WHAT IS NEEDED> Each line of the data below should be restated exactly, with images left out.

DATA>
※

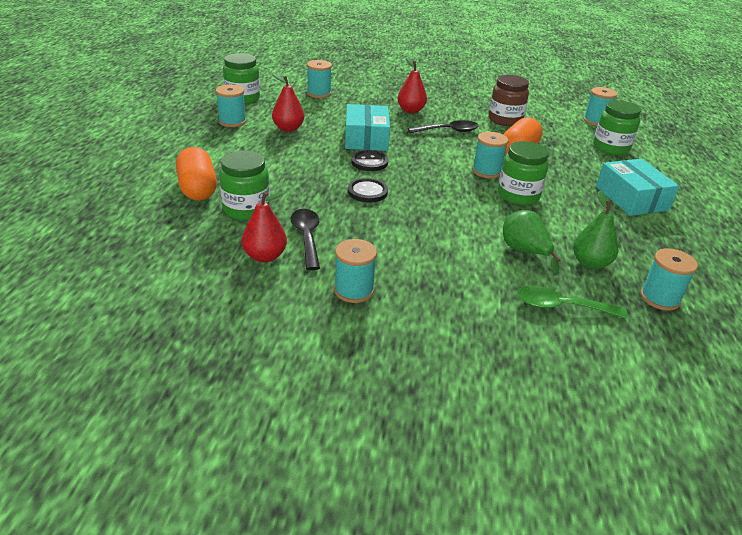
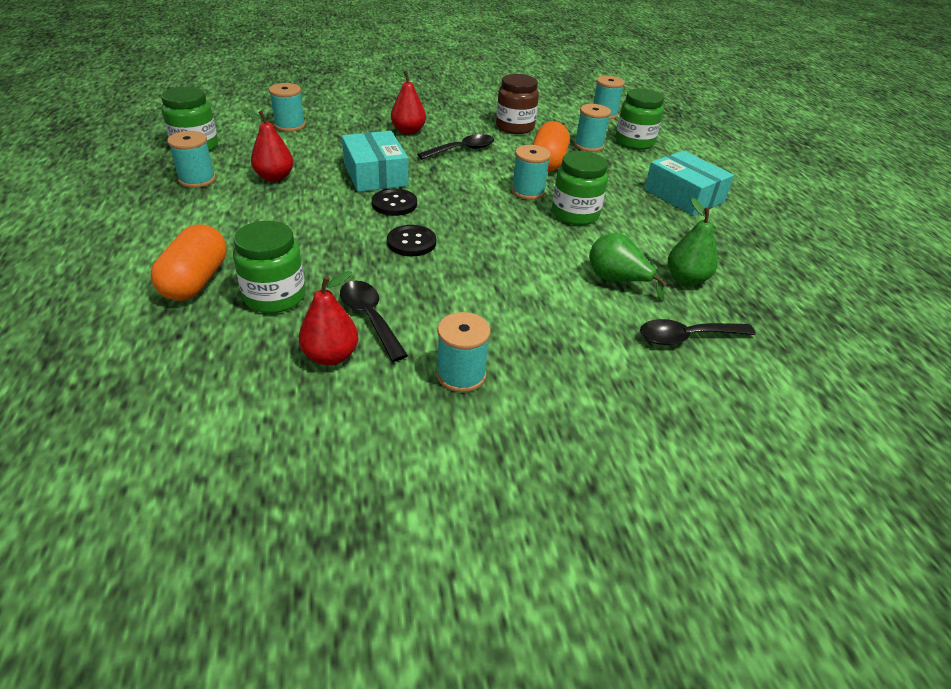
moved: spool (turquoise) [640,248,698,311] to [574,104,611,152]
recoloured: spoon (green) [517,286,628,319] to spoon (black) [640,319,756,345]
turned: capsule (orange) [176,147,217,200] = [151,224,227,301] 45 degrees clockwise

※

EXPECTED OUTPUT>
moved: spool (turquoise) [640,248,698,311] to [574,104,611,152]
recoloured: spoon (green) [517,286,628,319] to spoon (black) [640,319,756,345]
turned: capsule (orange) [176,147,217,200] = [151,224,227,301] 45 degrees clockwise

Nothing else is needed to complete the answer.